▶ How to complete this task
Each entry below should be written out exactly as it is, with no pictures.
━━ Dataset extract
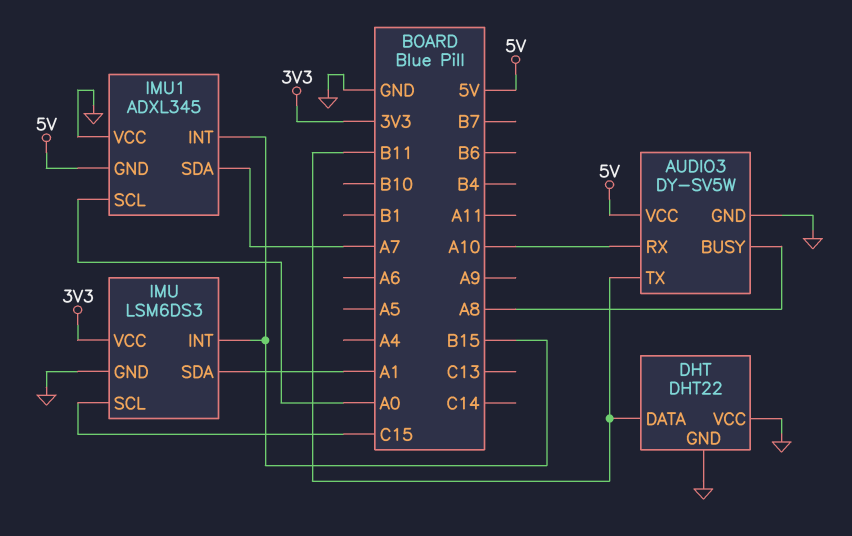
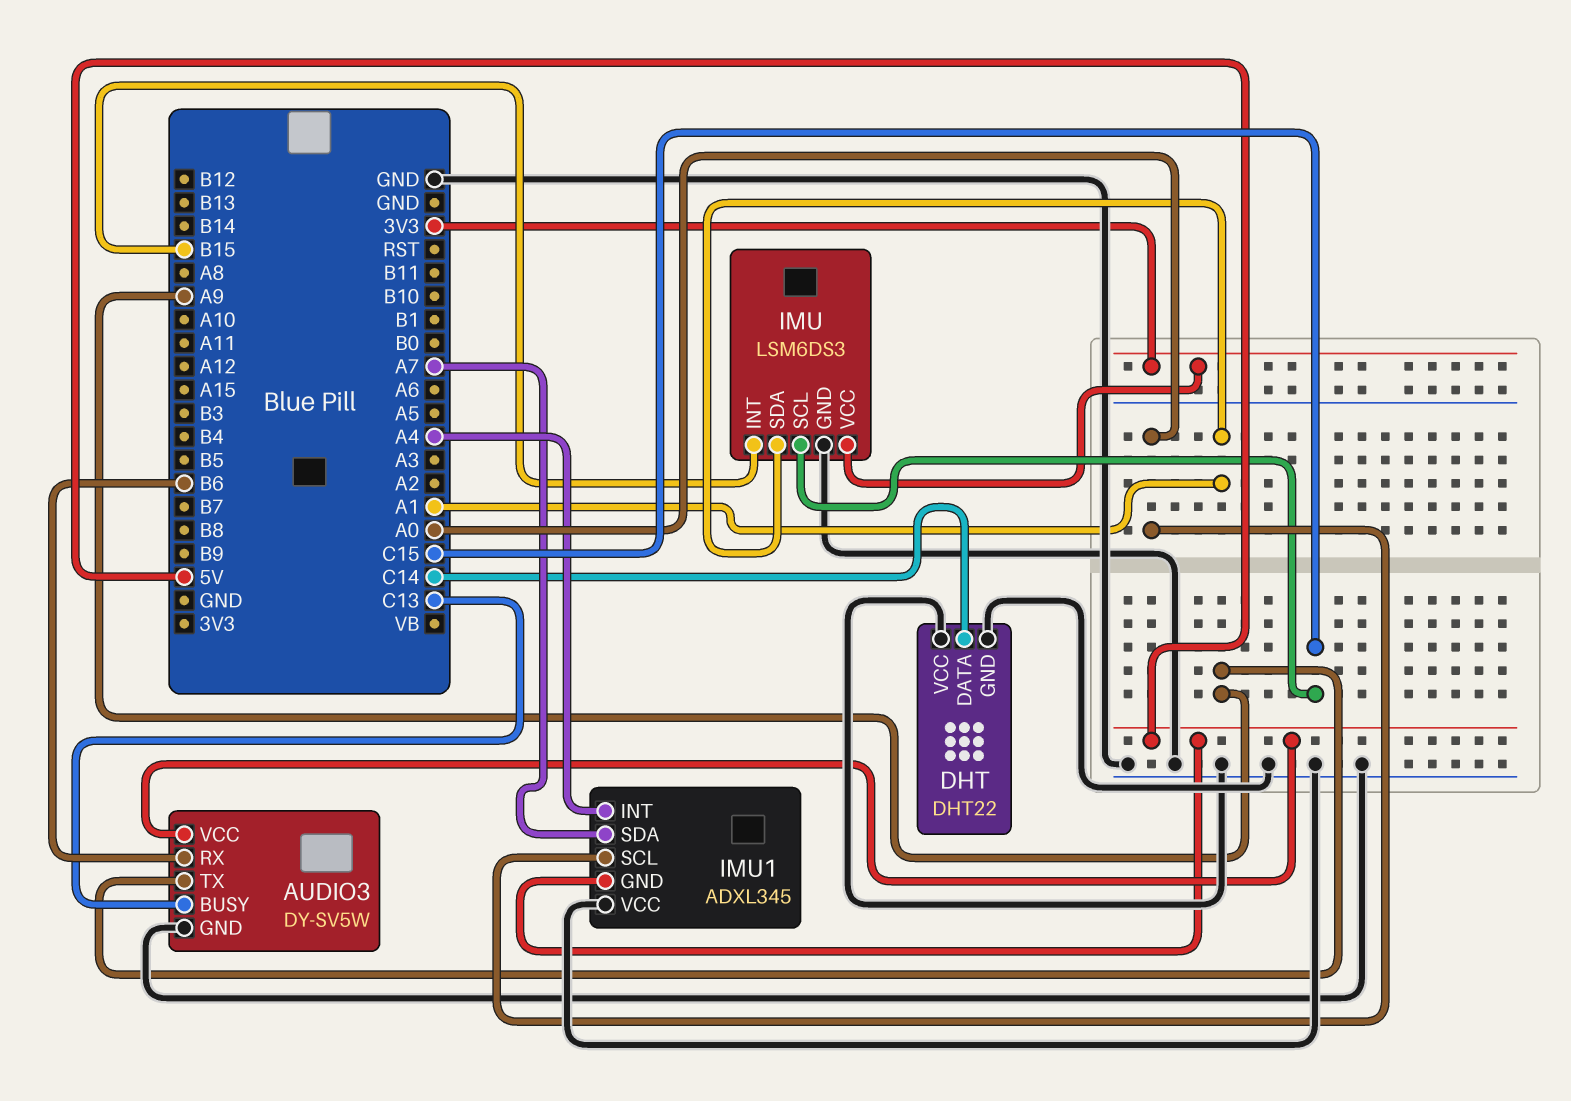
AUDIO3 pin BUSY: A8 -> C13
AUDIO3 pin RX: A10 -> B6
AUDIO3 pin TX: B11 -> A9
DHT pin DATA: B11 -> C14
IMU1 pin INT: B15 -> A4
━━━━
▶ Output
AUDIO3 pin BUSY: A8 -> C13
AUDIO3 pin RX: A10 -> B6
AUDIO3 pin TX: B11 -> A9
DHT pin DATA: B11 -> C14
IMU1 pin INT: B15 -> A4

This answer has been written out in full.